*Work order*:
What lines in the records include the string "pink"? Return each one.

Scene difference descriptions:
####
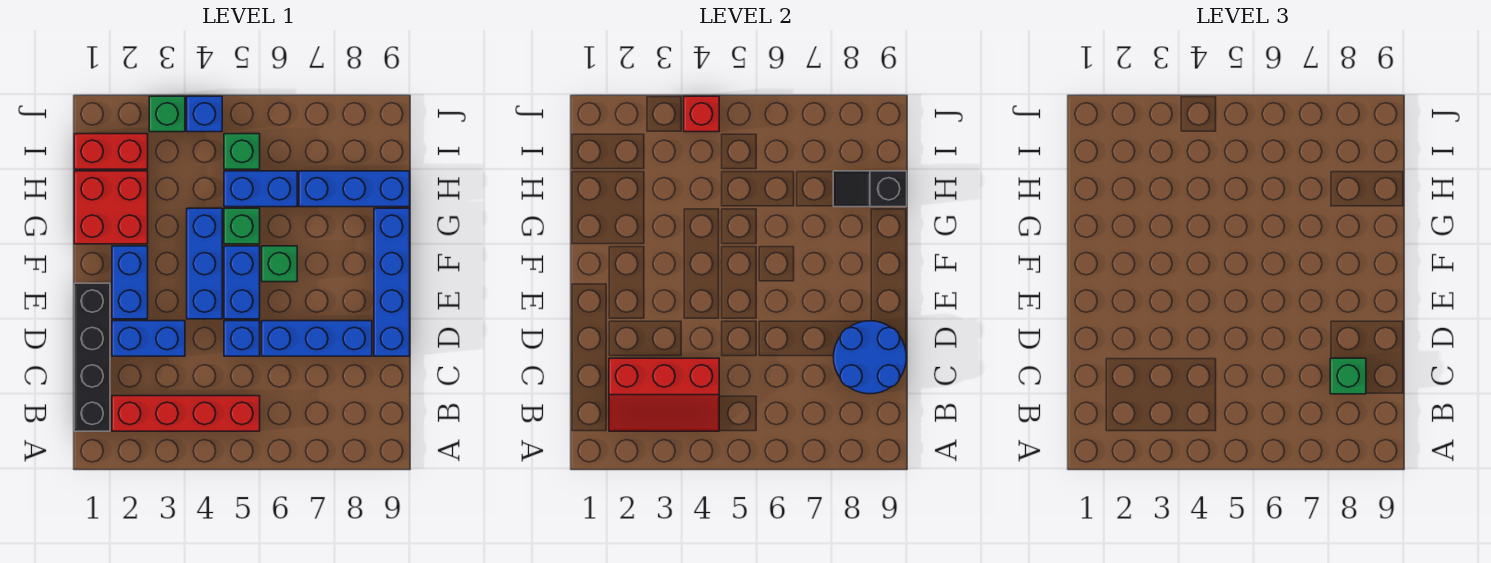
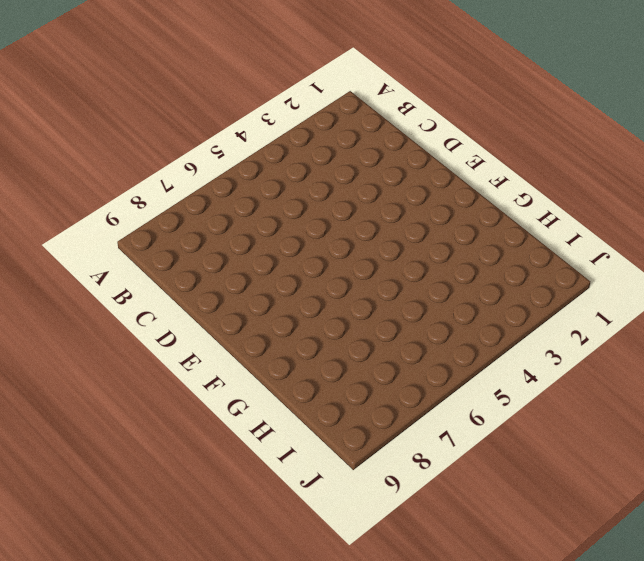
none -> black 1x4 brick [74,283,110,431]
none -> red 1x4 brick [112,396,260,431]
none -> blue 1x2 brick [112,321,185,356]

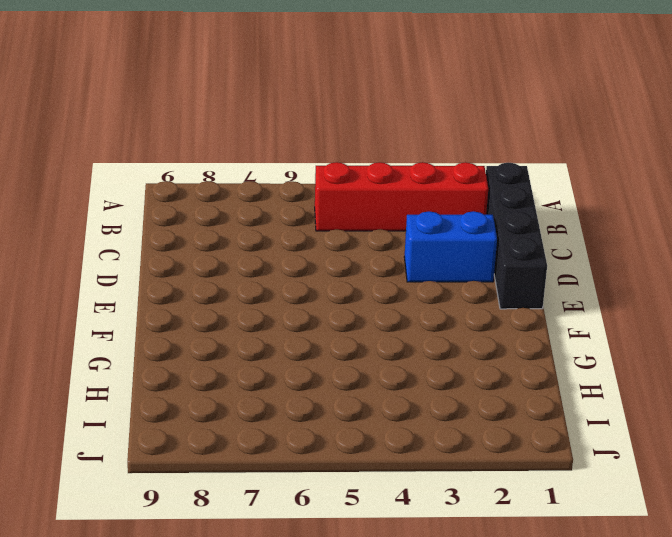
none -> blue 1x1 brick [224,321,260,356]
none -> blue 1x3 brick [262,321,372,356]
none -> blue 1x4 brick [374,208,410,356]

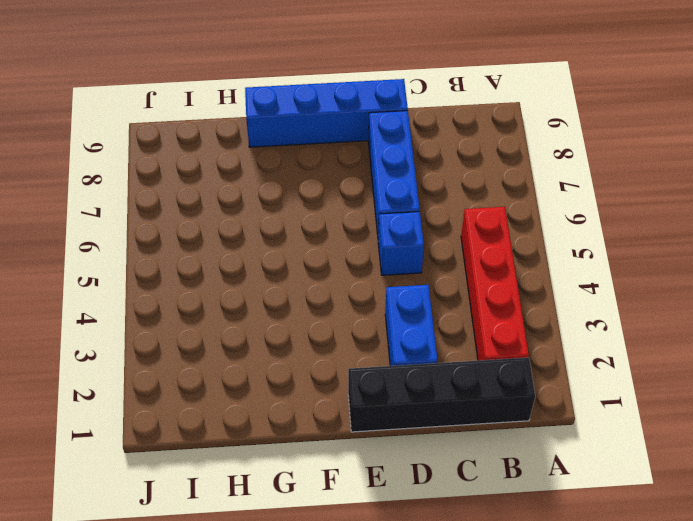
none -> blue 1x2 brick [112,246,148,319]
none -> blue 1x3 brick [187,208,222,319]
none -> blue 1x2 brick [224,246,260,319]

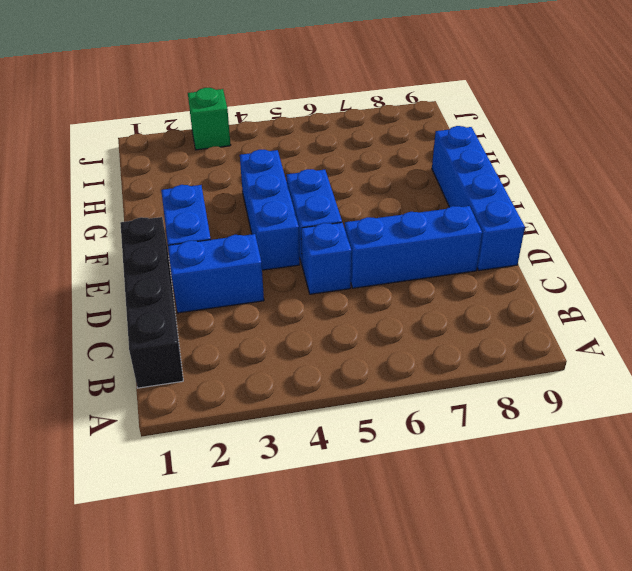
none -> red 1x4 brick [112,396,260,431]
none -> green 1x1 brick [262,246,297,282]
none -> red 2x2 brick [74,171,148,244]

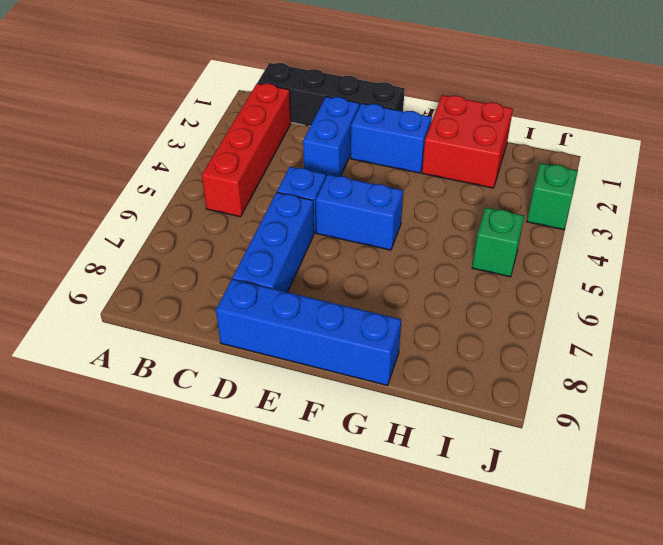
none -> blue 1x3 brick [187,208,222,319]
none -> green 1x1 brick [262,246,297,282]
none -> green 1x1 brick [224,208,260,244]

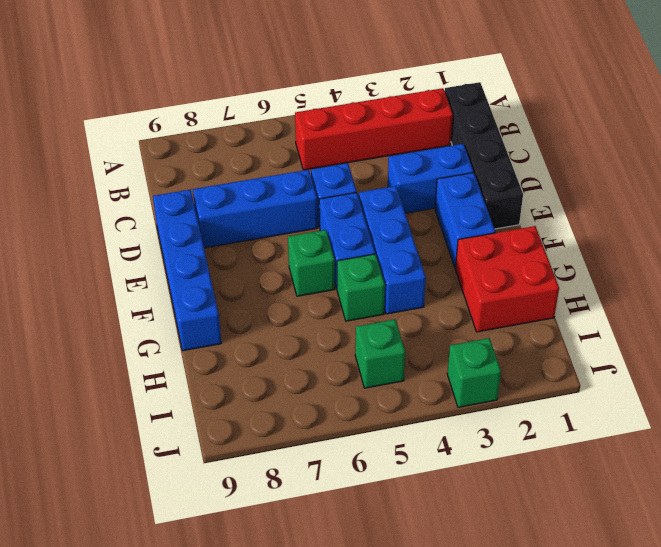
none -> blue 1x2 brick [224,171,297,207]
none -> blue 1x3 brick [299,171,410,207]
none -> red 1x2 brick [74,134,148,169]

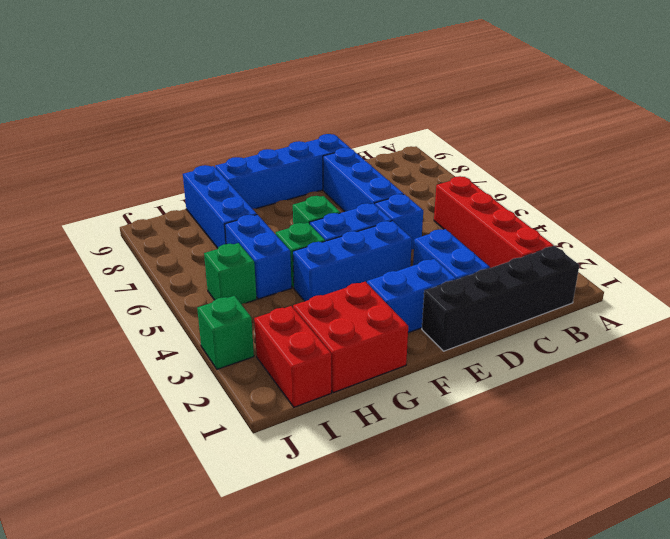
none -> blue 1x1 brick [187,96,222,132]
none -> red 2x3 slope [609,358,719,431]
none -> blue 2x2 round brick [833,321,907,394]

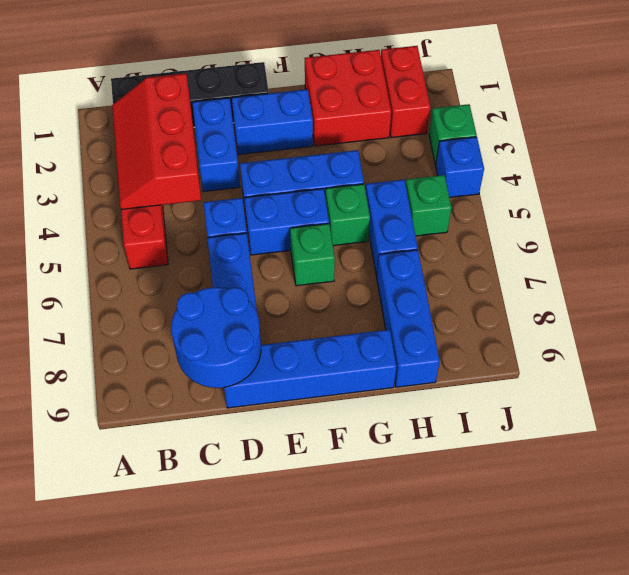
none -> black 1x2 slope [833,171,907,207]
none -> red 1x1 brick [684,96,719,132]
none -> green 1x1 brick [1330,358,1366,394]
####
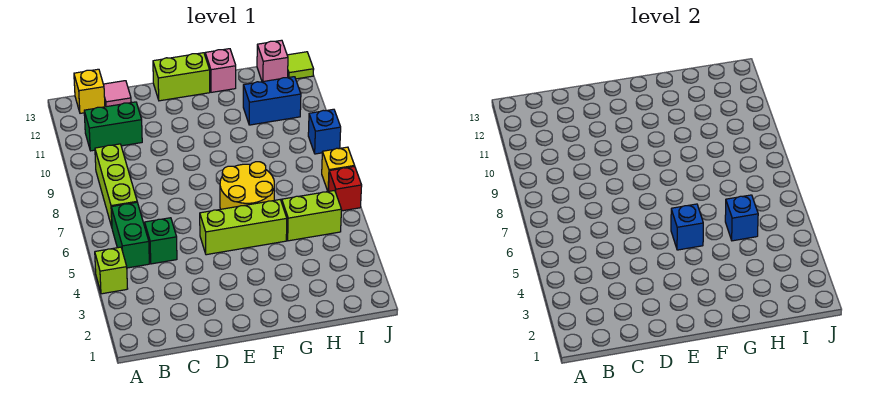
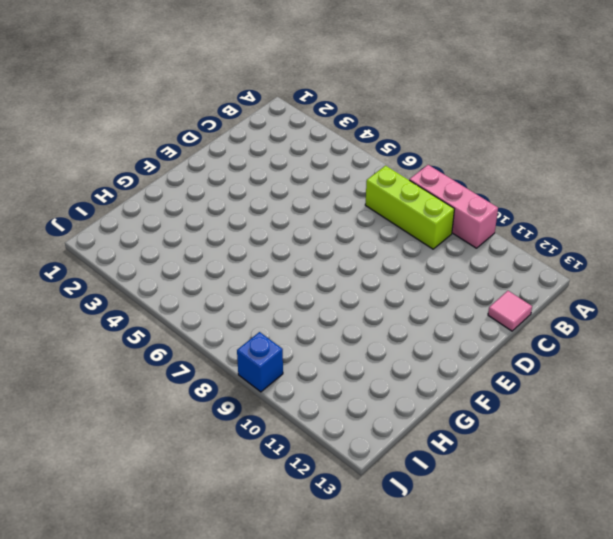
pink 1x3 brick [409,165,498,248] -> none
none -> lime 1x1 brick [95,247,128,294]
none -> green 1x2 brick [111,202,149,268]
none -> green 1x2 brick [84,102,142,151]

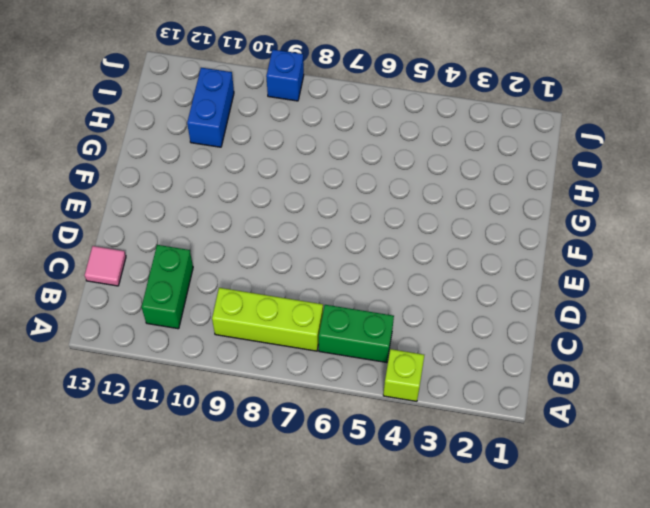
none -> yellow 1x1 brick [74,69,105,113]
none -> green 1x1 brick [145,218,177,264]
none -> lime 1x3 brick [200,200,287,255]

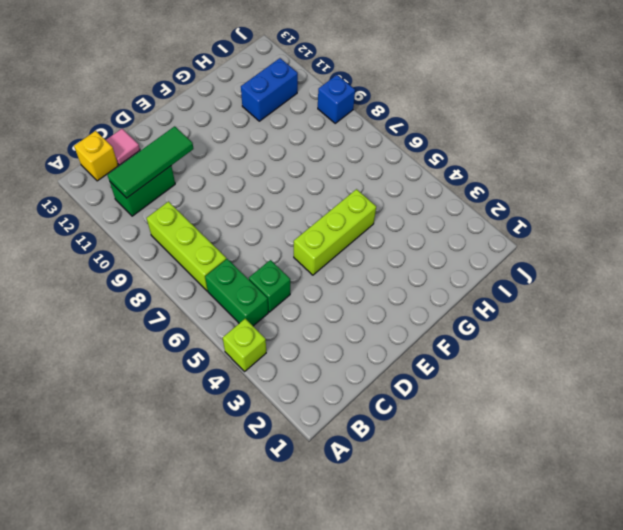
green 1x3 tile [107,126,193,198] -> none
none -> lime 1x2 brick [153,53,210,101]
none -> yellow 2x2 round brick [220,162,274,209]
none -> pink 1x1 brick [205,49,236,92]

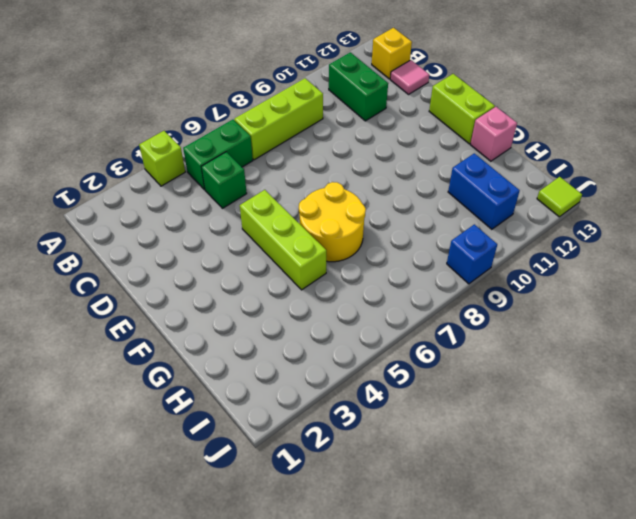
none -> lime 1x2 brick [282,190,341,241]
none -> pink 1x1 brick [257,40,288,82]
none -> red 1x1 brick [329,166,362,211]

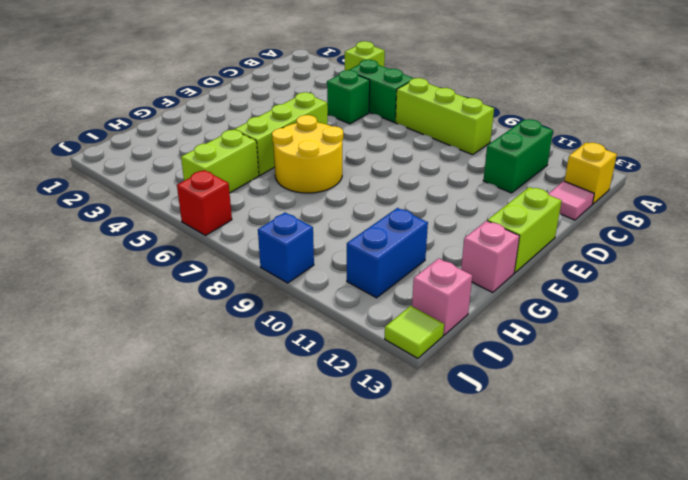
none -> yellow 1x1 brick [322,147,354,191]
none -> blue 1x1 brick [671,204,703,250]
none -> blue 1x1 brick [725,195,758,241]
####
*Answer box*:
pink 1x3 brick [409,165,498,248] -> none
none -> pink 1x1 brick [205,49,236,92]
none -> pink 1x1 brick [257,40,288,82]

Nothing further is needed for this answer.